• [Given entries]

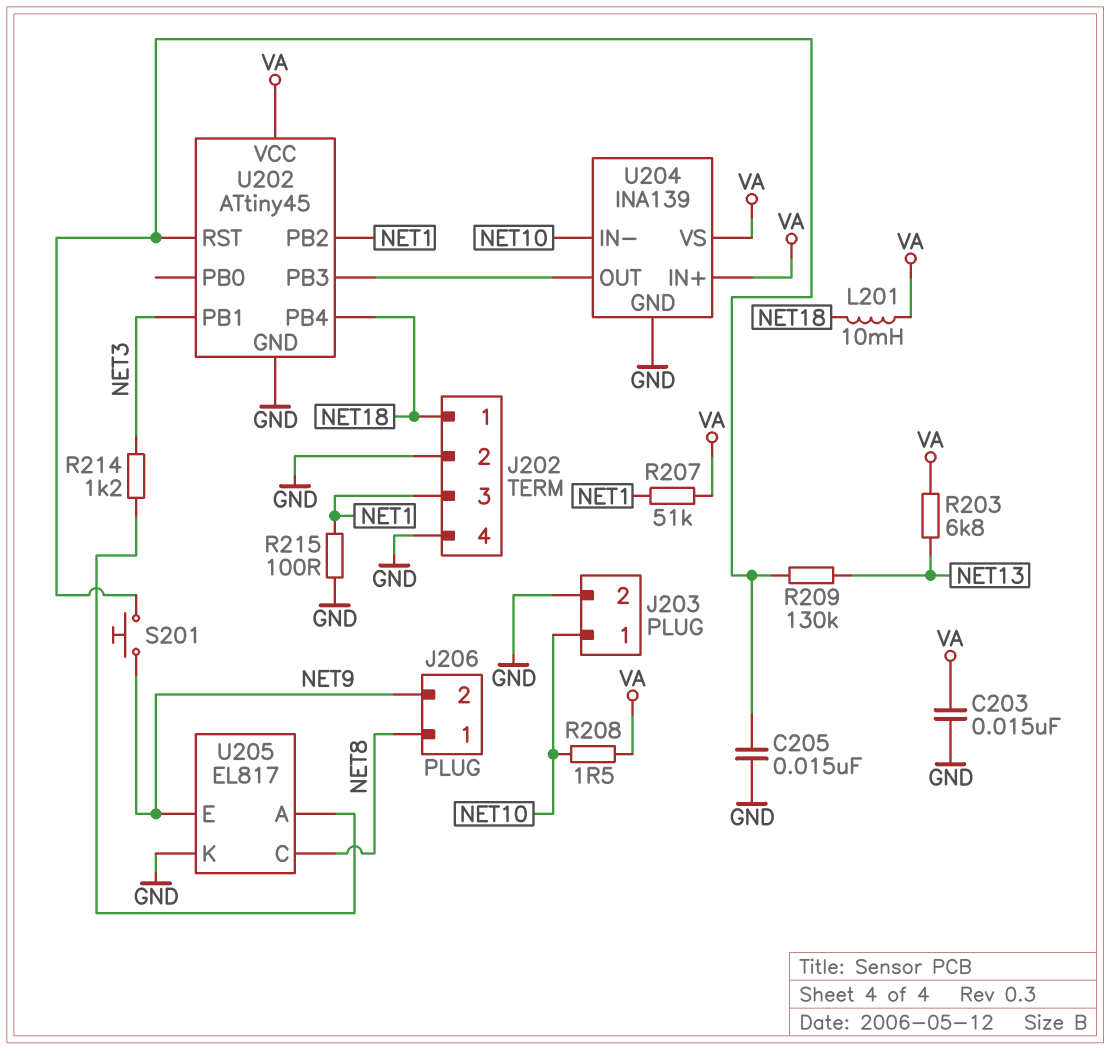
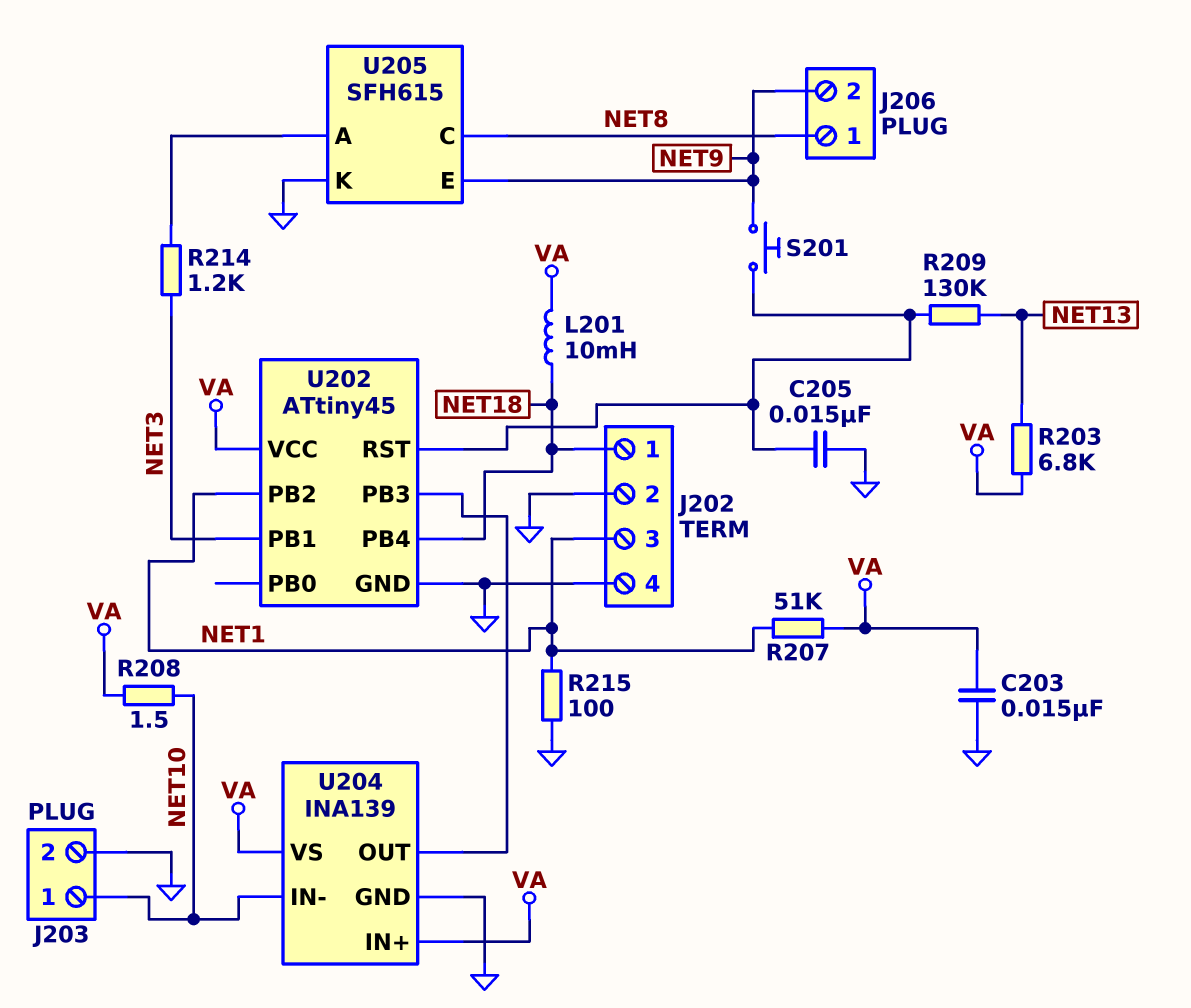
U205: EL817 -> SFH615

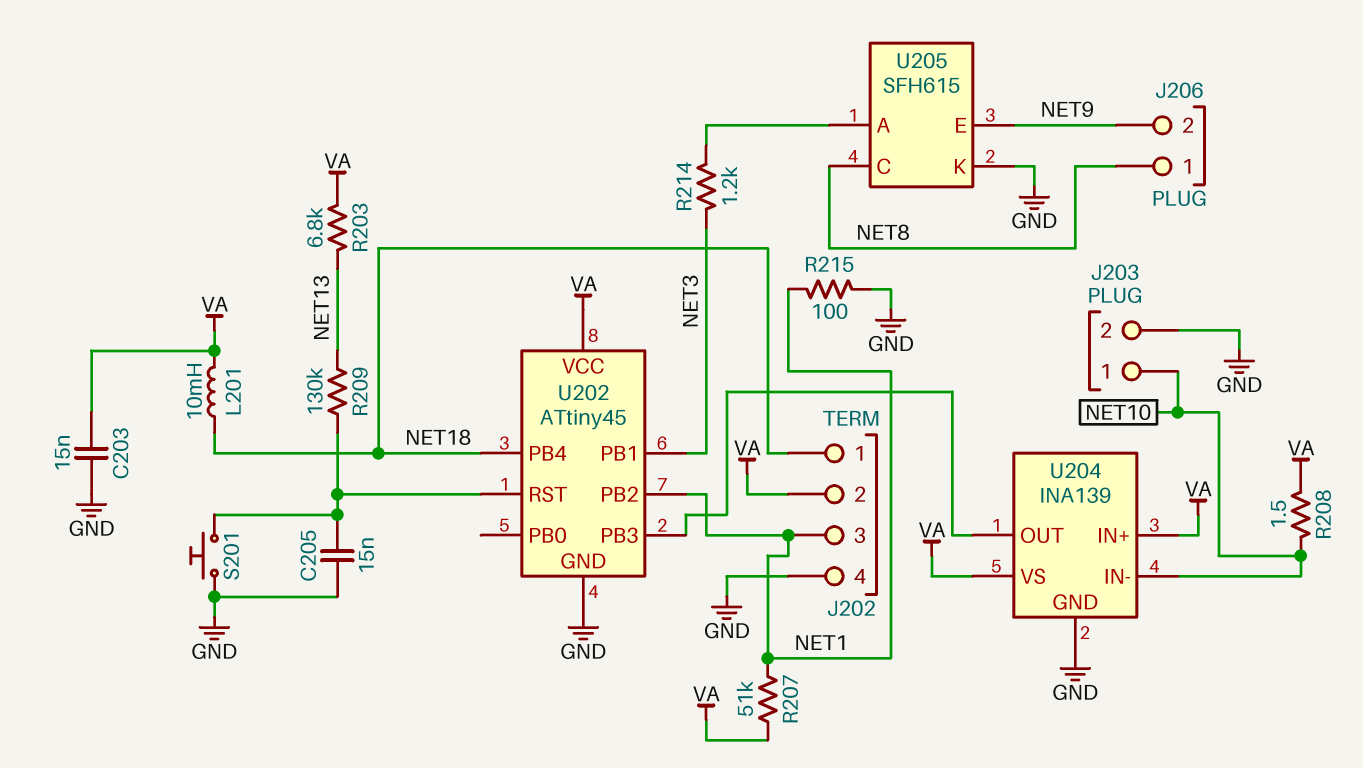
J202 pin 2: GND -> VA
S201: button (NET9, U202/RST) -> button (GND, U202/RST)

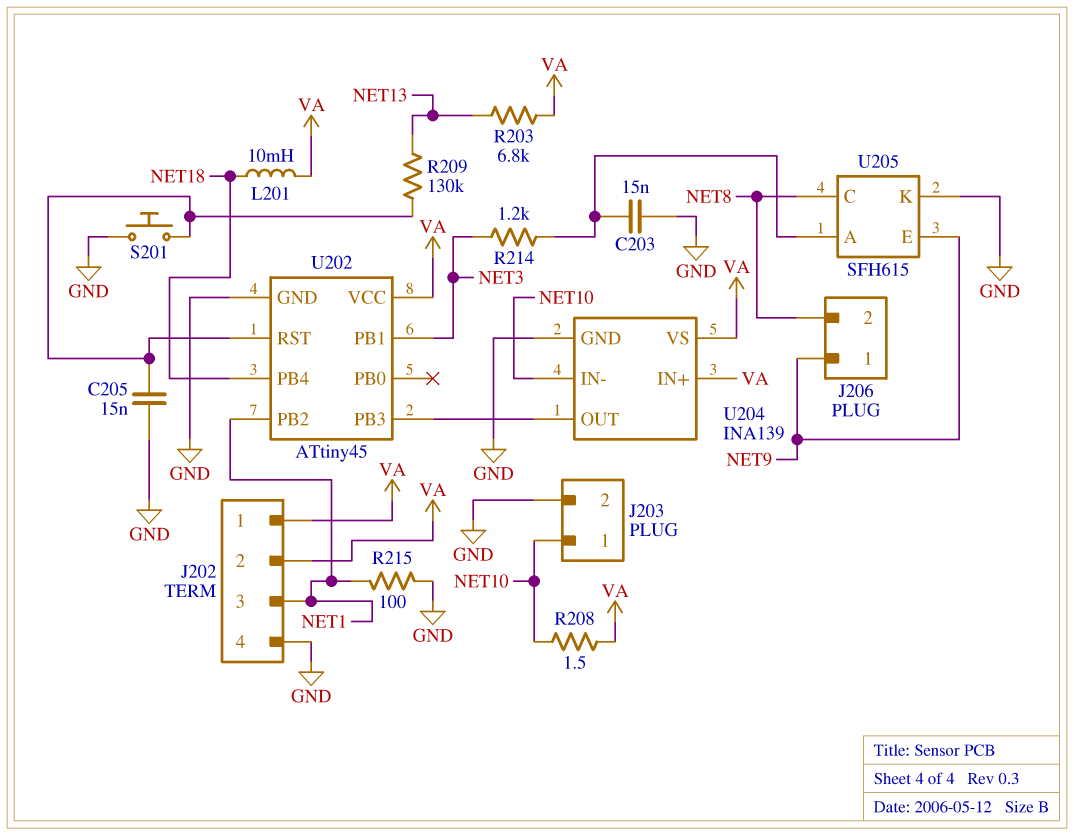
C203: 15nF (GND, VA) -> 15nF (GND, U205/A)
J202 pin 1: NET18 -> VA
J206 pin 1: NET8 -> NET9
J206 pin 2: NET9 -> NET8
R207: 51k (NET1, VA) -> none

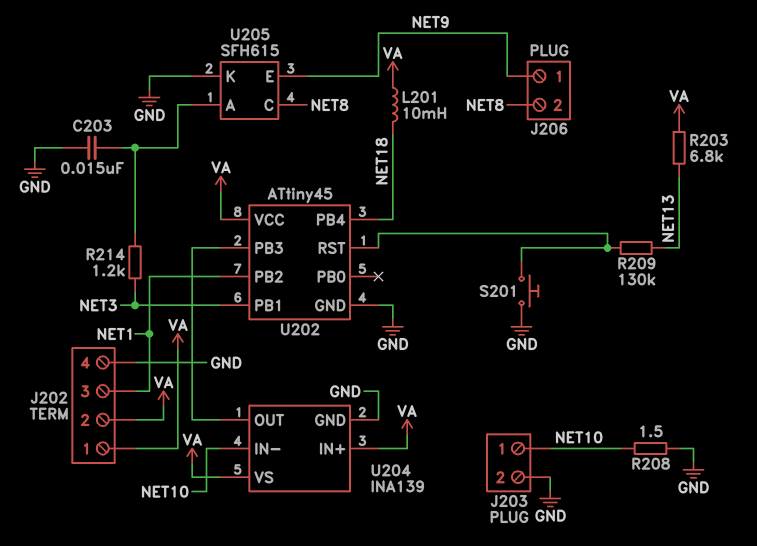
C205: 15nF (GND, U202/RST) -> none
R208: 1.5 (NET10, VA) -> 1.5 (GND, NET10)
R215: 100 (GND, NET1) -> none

• [How to complete this task] Copy out the records exactly. Do not include the pictures.

• [Solved problem]
U205: EL817 -> SFH615

J202 pin 2: GND -> VA
S201: button (NET9, U202/RST) -> button (GND, U202/RST)

C203: 15nF (GND, VA) -> 15nF (GND, U205/A)
J202 pin 1: NET18 -> VA
J206 pin 1: NET8 -> NET9
J206 pin 2: NET9 -> NET8
R207: 51k (NET1, VA) -> none

C205: 15nF (GND, U202/RST) -> none
R208: 1.5 (NET10, VA) -> 1.5 (GND, NET10)
R215: 100 (GND, NET1) -> none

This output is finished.